§ **Exercise brief**:
Write the records out exactly as shown. No pictures.

(Data records)

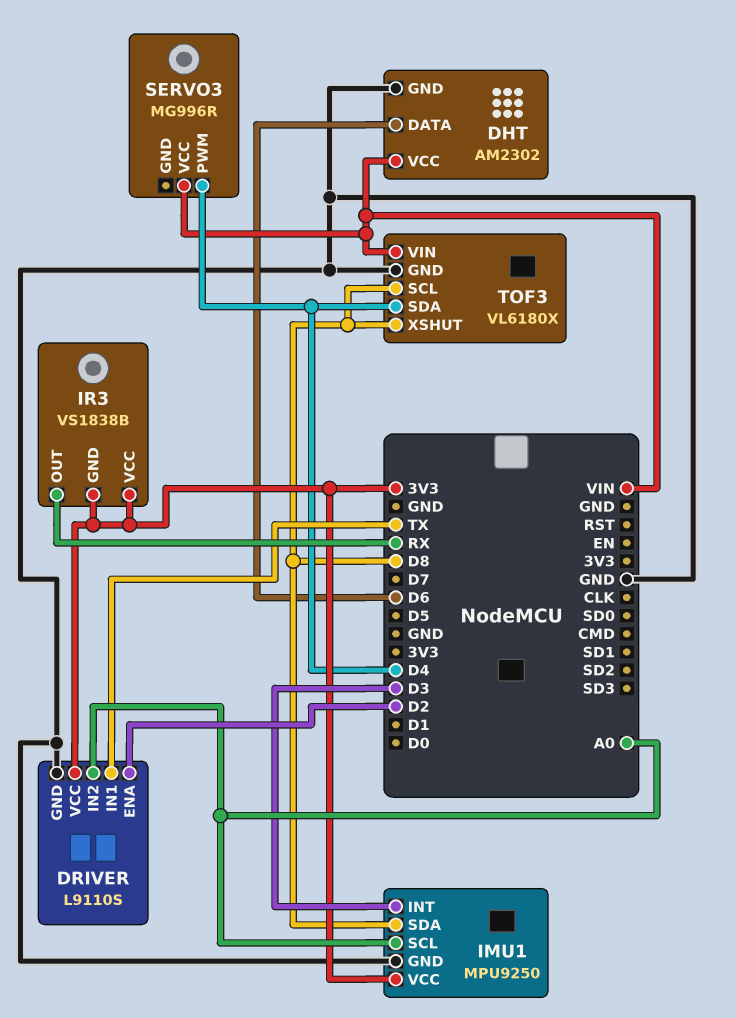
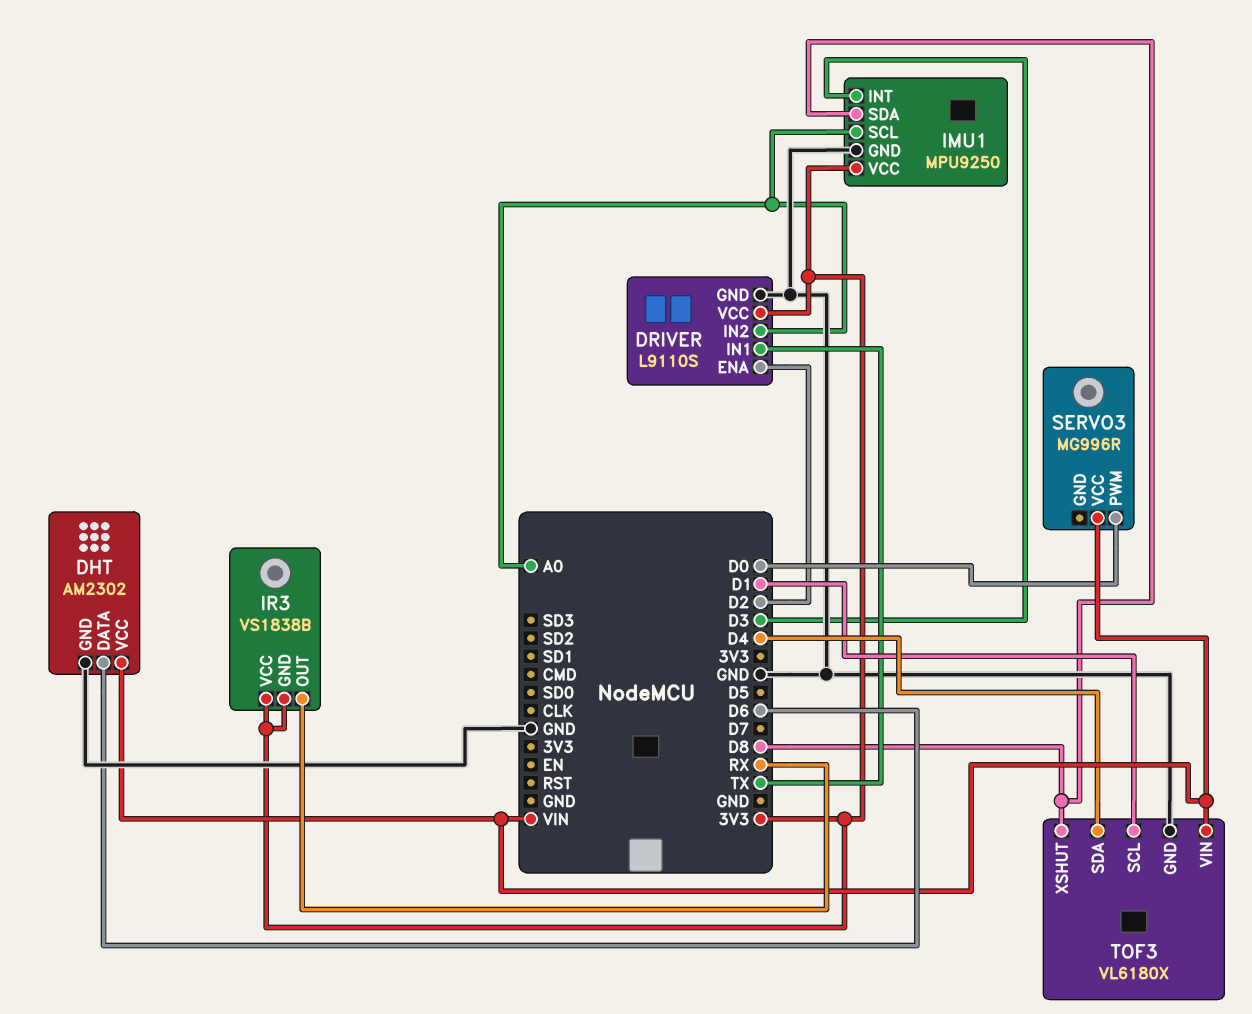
SERVO3 pin PWM: D4 -> D0
TOF3 pin SCL: D8 -> D1

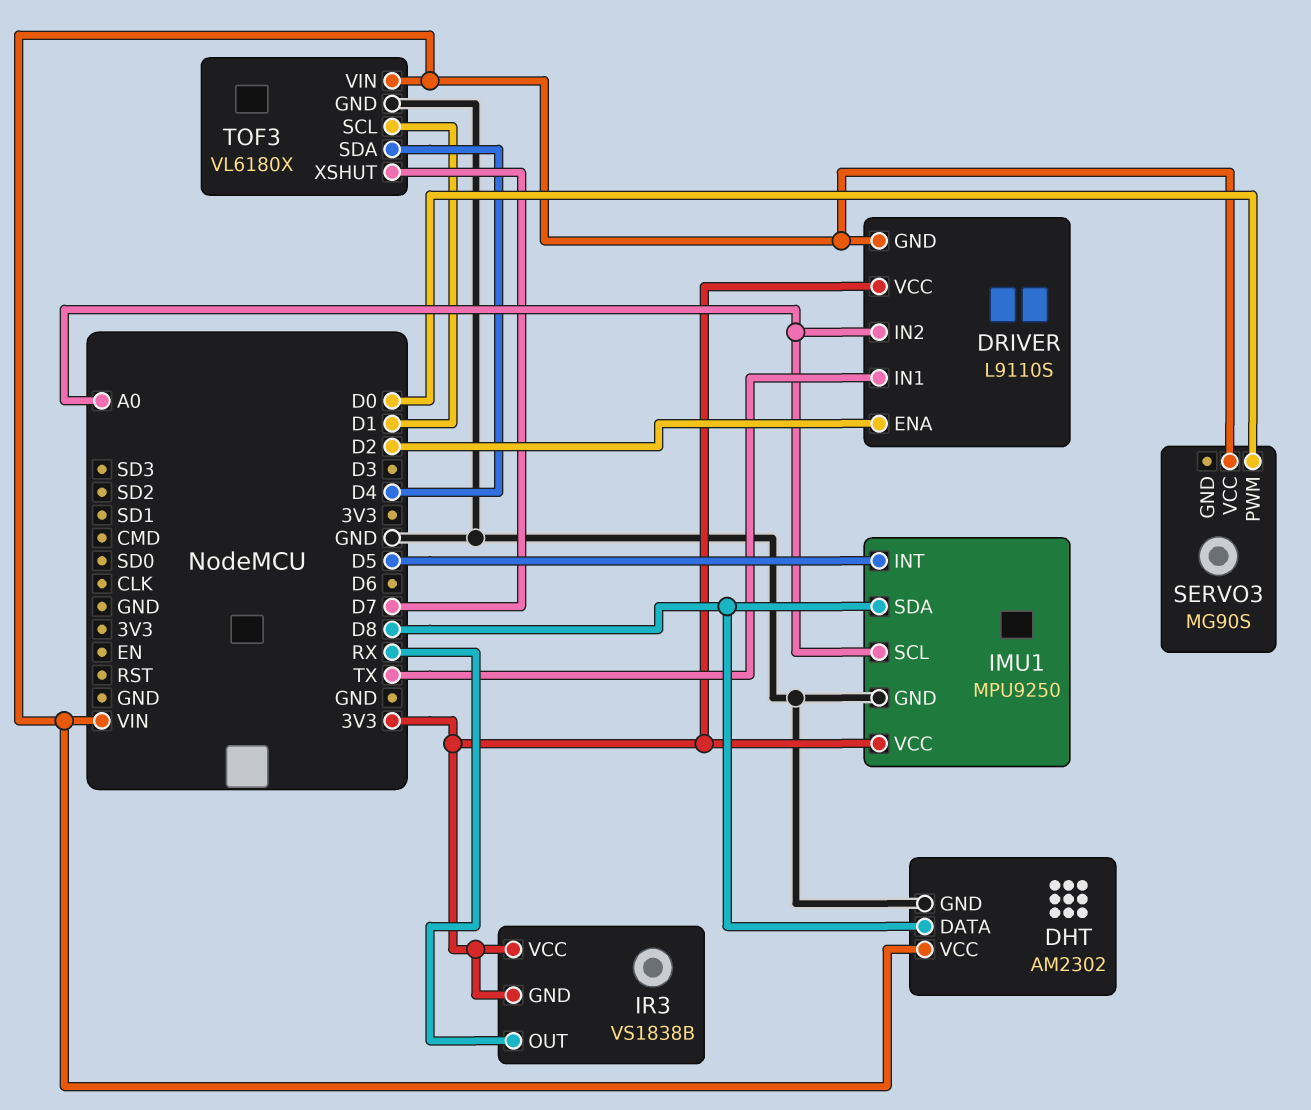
DHT pin DATA: D6 -> D8
DRIVER pin GND: GND -> VIN
IMU1 pin INT: D3 -> D5
SERVO3: MG996R -> MG90S
TOF3 pin XSHUT: D8 -> D7

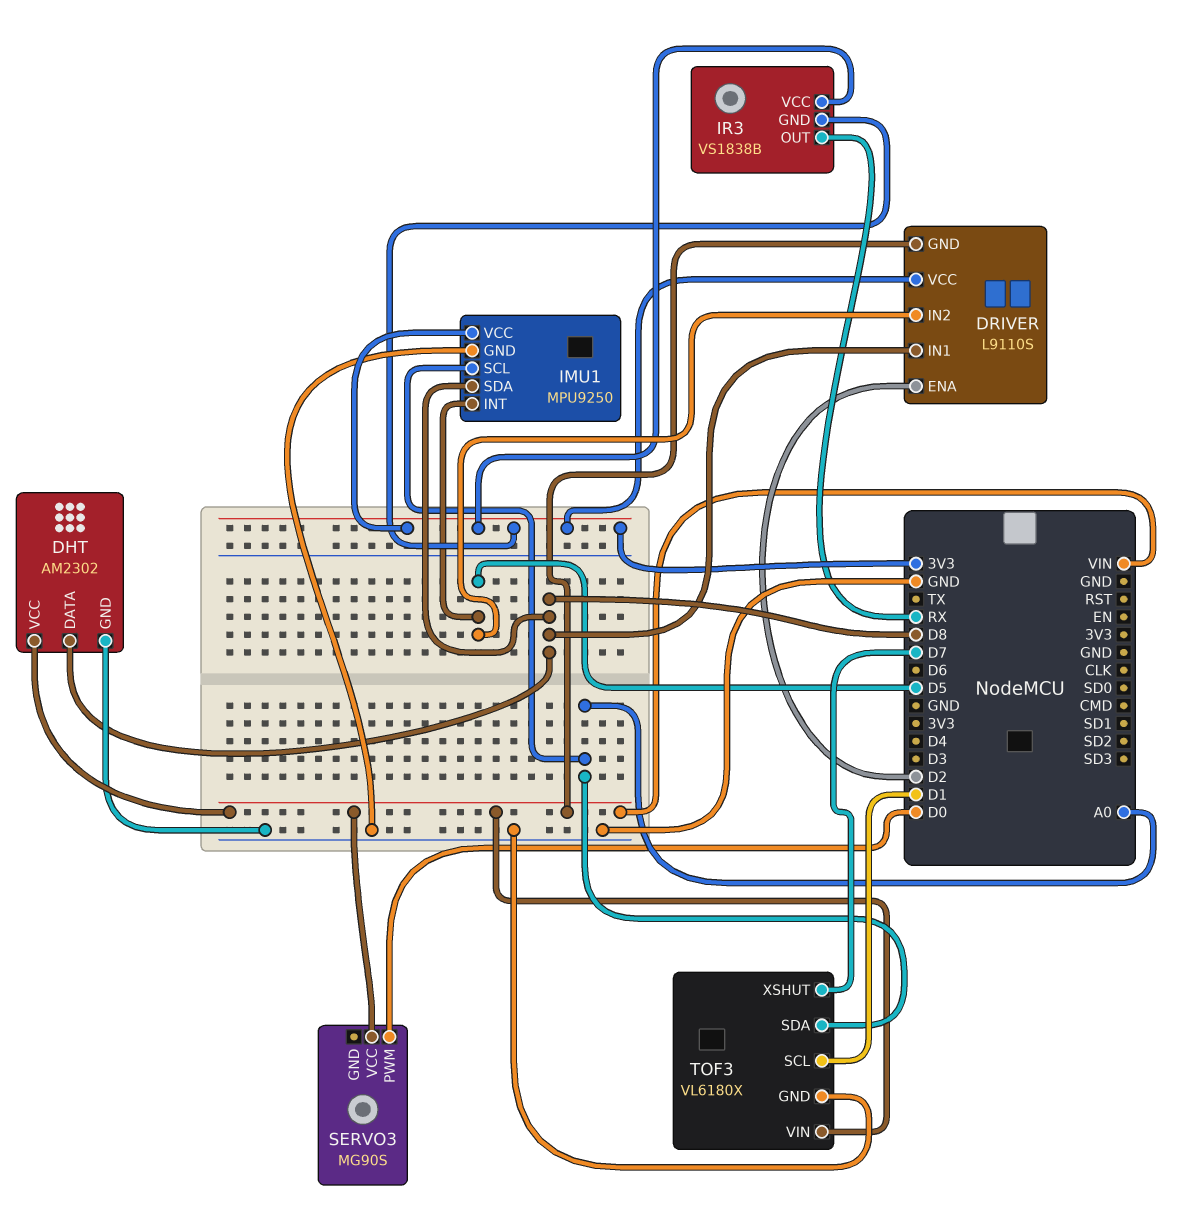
DRIVER pin IN1: TX -> D8
DRIVER pin IN2: A0 -> D5
TOF3 pin SDA: D4 -> A0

(End Data records)

§ **Exercise output**:
SERVO3 pin PWM: D4 -> D0
TOF3 pin SCL: D8 -> D1

DHT pin DATA: D6 -> D8
DRIVER pin GND: GND -> VIN
IMU1 pin INT: D3 -> D5
SERVO3: MG996R -> MG90S
TOF3 pin XSHUT: D8 -> D7

DRIVER pin IN1: TX -> D8
DRIVER pin IN2: A0 -> D5
TOF3 pin SDA: D4 -> A0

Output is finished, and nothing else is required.